━━ DATA SUPPLIED ━━
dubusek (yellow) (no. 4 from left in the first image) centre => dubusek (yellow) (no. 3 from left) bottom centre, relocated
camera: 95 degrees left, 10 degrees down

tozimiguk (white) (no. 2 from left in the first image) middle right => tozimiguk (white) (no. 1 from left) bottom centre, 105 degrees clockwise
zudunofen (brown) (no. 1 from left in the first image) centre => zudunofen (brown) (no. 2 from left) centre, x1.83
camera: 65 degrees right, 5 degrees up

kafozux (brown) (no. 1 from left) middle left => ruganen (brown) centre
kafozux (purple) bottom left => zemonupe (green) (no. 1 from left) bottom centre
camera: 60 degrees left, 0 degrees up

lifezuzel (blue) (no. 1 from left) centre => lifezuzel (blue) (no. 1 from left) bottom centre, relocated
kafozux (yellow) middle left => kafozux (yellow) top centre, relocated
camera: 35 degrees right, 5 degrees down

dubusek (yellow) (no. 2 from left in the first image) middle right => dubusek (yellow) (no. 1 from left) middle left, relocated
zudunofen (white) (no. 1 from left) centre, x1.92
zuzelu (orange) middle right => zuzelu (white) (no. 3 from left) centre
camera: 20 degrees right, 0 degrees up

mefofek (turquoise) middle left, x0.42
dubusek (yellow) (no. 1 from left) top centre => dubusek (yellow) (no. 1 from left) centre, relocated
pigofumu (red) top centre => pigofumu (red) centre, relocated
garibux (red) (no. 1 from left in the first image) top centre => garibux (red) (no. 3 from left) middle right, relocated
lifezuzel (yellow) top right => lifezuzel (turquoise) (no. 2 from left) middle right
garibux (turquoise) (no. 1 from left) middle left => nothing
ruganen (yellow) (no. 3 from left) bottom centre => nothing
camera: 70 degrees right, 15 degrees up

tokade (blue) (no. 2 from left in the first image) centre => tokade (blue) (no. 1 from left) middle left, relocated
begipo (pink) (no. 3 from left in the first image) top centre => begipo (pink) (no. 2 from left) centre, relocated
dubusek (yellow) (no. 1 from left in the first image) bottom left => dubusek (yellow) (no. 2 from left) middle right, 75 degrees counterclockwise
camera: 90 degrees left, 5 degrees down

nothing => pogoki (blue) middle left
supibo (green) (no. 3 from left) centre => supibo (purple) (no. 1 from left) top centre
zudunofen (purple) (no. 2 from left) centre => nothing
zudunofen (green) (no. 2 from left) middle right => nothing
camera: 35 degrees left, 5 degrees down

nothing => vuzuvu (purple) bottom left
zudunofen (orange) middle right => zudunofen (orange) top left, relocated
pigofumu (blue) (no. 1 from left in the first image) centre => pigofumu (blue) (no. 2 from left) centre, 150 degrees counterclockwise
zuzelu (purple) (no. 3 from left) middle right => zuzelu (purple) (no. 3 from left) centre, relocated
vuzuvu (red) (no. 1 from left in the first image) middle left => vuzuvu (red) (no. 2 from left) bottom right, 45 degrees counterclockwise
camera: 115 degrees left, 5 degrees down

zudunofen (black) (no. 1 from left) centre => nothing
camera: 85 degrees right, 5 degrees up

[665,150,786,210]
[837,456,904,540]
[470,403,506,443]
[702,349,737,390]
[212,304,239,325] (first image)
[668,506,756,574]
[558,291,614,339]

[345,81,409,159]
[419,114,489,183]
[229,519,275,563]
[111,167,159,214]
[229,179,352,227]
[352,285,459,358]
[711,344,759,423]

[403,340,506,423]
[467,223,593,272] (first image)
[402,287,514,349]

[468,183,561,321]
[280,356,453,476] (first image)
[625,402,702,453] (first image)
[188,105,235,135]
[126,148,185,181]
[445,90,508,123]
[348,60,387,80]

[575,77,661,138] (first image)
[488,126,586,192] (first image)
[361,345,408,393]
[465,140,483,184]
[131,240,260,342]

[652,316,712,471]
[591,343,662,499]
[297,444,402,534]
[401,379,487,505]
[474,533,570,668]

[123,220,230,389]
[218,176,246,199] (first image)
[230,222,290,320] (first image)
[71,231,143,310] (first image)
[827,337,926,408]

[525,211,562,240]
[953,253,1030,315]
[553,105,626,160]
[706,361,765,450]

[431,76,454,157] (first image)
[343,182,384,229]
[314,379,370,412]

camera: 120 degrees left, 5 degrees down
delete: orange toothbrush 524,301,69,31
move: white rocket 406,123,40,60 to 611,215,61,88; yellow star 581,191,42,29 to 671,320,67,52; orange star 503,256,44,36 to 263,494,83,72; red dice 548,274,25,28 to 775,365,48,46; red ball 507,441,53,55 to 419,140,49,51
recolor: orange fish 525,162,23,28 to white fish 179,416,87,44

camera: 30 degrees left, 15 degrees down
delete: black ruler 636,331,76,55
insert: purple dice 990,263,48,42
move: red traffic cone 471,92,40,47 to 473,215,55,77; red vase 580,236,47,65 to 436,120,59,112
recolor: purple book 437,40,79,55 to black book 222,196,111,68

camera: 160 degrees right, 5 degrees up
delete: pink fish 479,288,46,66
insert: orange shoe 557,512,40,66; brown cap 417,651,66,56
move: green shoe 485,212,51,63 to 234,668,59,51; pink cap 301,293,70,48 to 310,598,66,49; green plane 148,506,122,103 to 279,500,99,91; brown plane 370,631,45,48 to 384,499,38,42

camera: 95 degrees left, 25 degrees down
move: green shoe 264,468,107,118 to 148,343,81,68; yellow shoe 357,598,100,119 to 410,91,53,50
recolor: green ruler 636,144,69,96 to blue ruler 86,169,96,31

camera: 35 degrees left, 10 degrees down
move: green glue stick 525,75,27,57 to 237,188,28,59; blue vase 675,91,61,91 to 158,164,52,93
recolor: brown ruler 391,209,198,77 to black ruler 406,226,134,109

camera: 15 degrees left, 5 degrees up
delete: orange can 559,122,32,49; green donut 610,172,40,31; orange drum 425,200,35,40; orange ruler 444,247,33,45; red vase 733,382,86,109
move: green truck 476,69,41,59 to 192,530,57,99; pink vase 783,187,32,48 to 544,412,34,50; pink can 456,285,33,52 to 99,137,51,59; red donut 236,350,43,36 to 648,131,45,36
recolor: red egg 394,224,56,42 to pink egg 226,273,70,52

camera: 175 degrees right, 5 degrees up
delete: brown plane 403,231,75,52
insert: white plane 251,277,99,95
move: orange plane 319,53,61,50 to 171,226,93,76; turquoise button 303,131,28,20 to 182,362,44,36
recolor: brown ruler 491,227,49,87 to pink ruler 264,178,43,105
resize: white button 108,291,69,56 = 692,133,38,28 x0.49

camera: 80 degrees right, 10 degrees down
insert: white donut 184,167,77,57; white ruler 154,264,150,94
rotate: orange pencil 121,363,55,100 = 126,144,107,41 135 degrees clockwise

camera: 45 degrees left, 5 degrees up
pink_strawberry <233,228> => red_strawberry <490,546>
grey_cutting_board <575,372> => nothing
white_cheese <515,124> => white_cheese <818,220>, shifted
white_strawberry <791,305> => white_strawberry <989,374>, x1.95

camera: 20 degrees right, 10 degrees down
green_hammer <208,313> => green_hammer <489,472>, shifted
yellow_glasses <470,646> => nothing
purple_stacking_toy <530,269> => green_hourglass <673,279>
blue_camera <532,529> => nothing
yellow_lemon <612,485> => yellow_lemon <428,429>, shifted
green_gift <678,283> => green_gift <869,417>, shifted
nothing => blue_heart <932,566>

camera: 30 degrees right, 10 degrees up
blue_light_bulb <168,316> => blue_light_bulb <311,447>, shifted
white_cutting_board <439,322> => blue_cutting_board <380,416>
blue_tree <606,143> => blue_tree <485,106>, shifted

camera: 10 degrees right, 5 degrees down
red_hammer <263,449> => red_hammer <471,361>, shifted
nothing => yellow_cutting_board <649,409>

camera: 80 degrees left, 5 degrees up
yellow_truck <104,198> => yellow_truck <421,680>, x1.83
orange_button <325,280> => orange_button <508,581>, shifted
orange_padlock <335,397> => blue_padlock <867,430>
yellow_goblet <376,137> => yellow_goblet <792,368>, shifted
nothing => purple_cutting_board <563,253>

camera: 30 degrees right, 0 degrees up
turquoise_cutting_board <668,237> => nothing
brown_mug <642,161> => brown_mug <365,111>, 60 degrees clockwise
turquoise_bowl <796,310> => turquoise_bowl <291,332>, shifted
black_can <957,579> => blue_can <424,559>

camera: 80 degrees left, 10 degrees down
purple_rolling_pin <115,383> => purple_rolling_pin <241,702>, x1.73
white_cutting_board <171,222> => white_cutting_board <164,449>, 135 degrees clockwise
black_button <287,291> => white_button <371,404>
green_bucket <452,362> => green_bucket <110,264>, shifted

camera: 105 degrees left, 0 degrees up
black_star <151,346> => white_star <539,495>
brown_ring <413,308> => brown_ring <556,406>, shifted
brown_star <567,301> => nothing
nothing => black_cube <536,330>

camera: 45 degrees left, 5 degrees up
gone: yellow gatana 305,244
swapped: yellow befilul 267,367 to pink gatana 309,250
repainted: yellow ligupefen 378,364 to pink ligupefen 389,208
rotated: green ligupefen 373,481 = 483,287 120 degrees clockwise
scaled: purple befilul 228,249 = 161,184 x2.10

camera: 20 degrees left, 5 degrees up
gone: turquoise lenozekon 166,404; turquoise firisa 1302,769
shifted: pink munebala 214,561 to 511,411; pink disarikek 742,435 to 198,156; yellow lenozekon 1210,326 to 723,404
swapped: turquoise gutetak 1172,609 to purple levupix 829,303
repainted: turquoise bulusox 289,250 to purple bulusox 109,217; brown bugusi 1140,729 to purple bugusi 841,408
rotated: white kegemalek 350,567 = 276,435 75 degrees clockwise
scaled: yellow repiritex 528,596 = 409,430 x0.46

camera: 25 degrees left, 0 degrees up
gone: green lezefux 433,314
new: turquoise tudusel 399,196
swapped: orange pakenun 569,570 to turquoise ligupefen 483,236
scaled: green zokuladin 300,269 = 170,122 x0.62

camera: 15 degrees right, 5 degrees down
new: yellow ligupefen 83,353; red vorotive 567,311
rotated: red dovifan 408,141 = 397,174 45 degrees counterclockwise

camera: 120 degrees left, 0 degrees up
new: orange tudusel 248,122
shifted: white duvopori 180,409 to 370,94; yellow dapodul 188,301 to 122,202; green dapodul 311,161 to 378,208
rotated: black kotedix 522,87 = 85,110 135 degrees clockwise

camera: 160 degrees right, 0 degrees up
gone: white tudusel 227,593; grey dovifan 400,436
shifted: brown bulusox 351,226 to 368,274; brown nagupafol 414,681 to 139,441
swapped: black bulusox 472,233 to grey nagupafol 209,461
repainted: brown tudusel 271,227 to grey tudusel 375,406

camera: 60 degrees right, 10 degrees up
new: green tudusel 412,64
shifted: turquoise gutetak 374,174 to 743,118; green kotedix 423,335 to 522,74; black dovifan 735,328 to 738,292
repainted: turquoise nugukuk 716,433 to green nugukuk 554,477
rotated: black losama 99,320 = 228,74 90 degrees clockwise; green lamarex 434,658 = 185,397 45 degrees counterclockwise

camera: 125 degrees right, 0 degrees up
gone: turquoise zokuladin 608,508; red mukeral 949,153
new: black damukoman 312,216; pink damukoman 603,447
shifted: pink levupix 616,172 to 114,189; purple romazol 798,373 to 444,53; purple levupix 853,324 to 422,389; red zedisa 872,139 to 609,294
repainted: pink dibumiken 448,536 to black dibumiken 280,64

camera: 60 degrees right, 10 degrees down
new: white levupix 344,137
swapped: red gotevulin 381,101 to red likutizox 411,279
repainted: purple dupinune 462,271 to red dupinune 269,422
━━━
ACTIVITY — For every line in the listing above that contains "gatana", copy that line.

ANSWER TO THIS PROBLEM —
gone: yellow gatana 305,244
swapped: yellow befilul 267,367 to pink gatana 309,250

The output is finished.